* **Exercise aim**
Among the entries below, one stretch runs from the line that contains "(346, 189) = (327, 114): black" through the line that contains "(482, 376) = (487, 294): brown". Repeat that stretch exactly, ends included, and only that.

[Object correspondence data]

☆ ☆ ☆ ☆ ☆

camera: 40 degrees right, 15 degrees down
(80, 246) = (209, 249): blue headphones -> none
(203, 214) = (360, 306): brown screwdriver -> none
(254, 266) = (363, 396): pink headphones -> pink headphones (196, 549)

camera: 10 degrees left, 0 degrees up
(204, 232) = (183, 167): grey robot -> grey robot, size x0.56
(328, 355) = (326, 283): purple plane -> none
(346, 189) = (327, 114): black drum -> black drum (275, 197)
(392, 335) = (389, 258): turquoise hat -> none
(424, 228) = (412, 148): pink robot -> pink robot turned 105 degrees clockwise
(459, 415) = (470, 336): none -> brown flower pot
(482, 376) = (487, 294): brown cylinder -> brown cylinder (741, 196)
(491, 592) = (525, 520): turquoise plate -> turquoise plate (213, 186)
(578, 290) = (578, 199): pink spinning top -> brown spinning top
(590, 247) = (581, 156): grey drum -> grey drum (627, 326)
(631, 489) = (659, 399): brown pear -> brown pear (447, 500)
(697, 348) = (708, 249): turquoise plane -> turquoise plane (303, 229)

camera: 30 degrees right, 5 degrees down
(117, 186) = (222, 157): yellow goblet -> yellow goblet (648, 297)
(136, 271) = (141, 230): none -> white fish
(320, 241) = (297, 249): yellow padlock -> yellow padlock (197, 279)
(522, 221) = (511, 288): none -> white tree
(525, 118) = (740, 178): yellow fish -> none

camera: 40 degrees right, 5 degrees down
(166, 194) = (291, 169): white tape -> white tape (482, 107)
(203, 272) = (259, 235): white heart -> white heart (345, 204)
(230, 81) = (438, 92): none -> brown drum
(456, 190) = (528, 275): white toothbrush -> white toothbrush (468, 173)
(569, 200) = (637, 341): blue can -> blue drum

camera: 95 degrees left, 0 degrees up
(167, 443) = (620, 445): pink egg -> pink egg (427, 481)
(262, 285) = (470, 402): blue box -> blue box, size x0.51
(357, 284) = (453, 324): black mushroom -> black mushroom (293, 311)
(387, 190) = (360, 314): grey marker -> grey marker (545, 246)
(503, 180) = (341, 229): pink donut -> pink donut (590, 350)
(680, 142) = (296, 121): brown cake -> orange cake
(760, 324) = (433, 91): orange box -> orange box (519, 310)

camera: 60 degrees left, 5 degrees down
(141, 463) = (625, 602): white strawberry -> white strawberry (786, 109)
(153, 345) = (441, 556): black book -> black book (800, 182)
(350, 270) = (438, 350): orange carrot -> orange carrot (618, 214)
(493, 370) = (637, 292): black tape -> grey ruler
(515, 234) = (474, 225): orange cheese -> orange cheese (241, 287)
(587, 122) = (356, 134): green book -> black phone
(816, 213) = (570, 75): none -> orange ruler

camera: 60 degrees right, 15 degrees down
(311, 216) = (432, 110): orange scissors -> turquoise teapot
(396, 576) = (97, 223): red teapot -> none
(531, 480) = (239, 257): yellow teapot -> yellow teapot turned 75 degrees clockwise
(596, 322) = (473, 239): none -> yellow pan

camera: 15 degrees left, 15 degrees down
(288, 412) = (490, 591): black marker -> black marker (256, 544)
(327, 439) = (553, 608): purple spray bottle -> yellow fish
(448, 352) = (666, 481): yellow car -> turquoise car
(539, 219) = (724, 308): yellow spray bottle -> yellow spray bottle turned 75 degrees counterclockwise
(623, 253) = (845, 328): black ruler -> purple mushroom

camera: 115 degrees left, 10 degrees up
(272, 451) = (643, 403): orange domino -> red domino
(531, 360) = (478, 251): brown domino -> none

☆ ☆ ☆ ☆ ☆

* **Finished exercise**
(346, 189) = (327, 114): black drum -> black drum (275, 197)
(392, 335) = (389, 258): turquoise hat -> none
(424, 228) = (412, 148): pink robot -> pink robot turned 105 degrees clockwise
(459, 415) = (470, 336): none -> brown flower pot
(482, 376) = (487, 294): brown cylinder -> brown cylinder (741, 196)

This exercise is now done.